TO DO:
Only the text should be kept: print every entry below exactly and leave each image out.

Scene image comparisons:
++++++

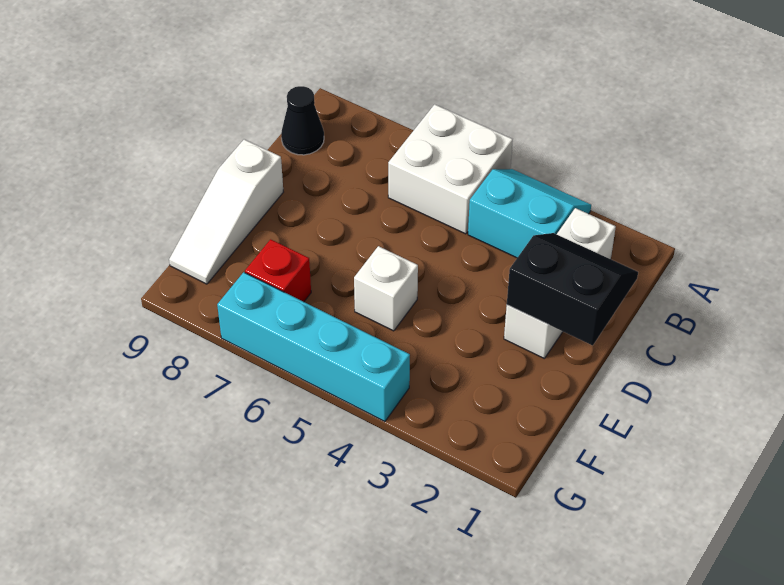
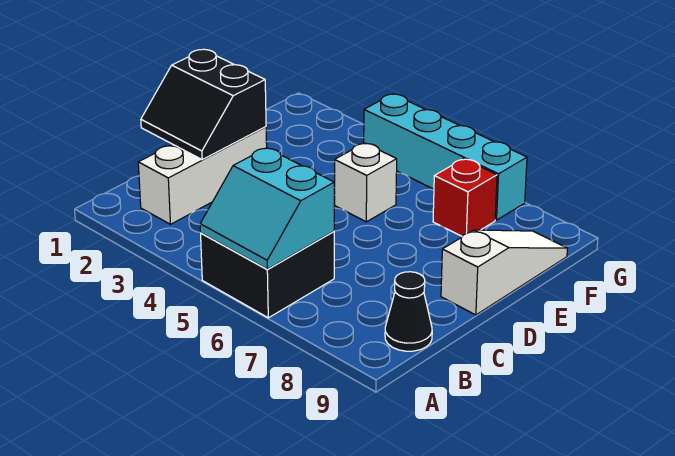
cyan 2x2 slope [468,169,591,258] -> cyan 2x2 slope moved to [200,148,334,269]
white 2x2 brick [388,104,513,234] -> black 2x2 brick [201,231,334,318]

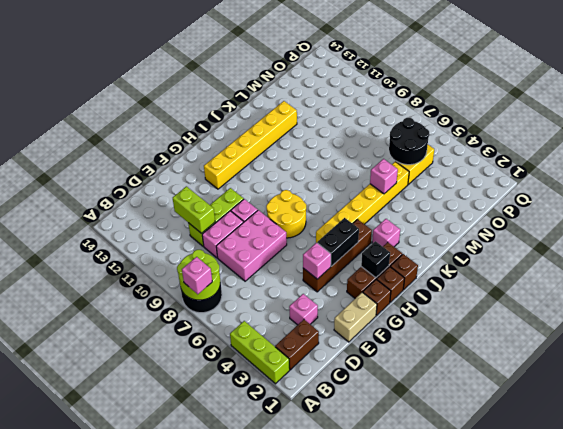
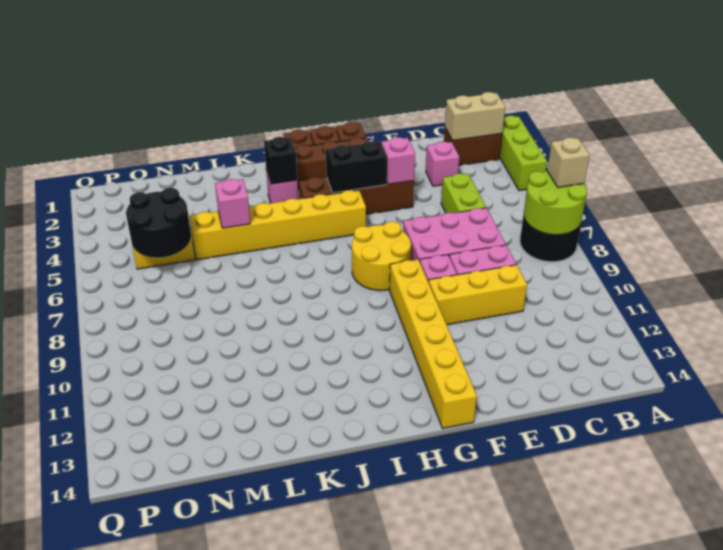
pink 1x1 brick [182,257,212,294] -> tan 1x1 brick [547,138,590,187]
lime 1x3 brick [188,188,243,246] -> yellow 1x3 brick [429,265,527,325]
lime 1x2 brick [173,186,215,233] -> lime 1x2 brick moved to [441,174,486,213]
tan 1x2 brick [334,292,377,342] -> tan 1x2 brick moved to [445,92,505,141]
yellow 1x6 brick [204,101,297,189] -> yellow 1x6 brick turned to [389,260,477,428]
black 1x1 brick [361,241,390,278] -> black 1x1 brick moved to [264,137,297,184]

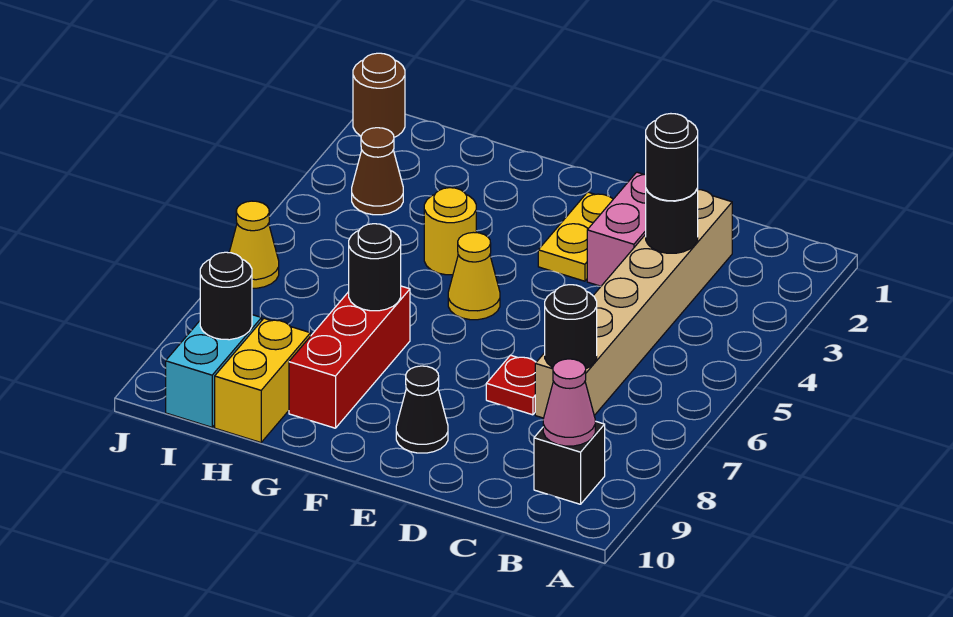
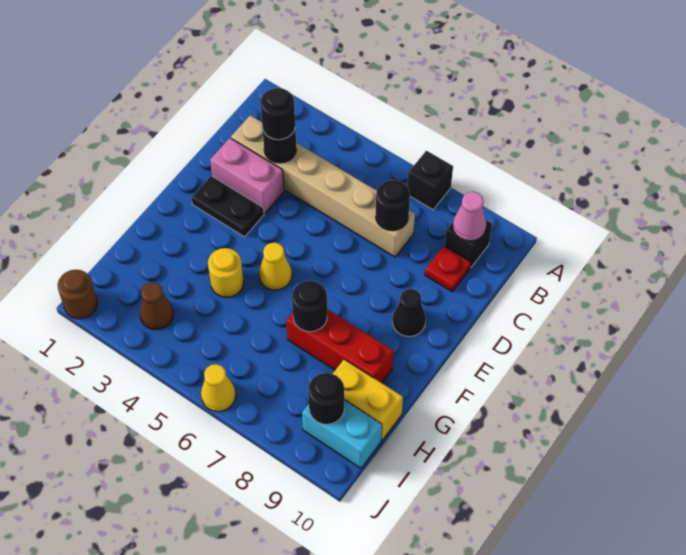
none -> black 1x1 brick [407,151,453,210]
red 1x1 plate [486,355,536,415] -> red 1x1 plate moved to [425,246,471,292]
yellow 1x2 plate [538,192,613,281] -> black 1x2 plate [191,176,264,237]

++++++

PROBLEM SOLUTION:
cyan 2x2 slope [468,169,591,258] -> cyan 2x2 slope moved to [200,148,334,269]
white 2x2 brick [388,104,513,234] -> black 2x2 brick [201,231,334,318]

pink 1x1 brick [182,257,212,294] -> tan 1x1 brick [547,138,590,187]
lime 1x3 brick [188,188,243,246] -> yellow 1x3 brick [429,265,527,325]
lime 1x2 brick [173,186,215,233] -> lime 1x2 brick moved to [441,174,486,213]
tan 1x2 brick [334,292,377,342] -> tan 1x2 brick moved to [445,92,505,141]
yellow 1x6 brick [204,101,297,189] -> yellow 1x6 brick turned to [389,260,477,428]
black 1x1 brick [361,241,390,278] -> black 1x1 brick moved to [264,137,297,184]

none -> black 1x1 brick [407,151,453,210]
red 1x1 plate [486,355,536,415] -> red 1x1 plate moved to [425,246,471,292]
yellow 1x2 plate [538,192,613,281] -> black 1x2 plate [191,176,264,237]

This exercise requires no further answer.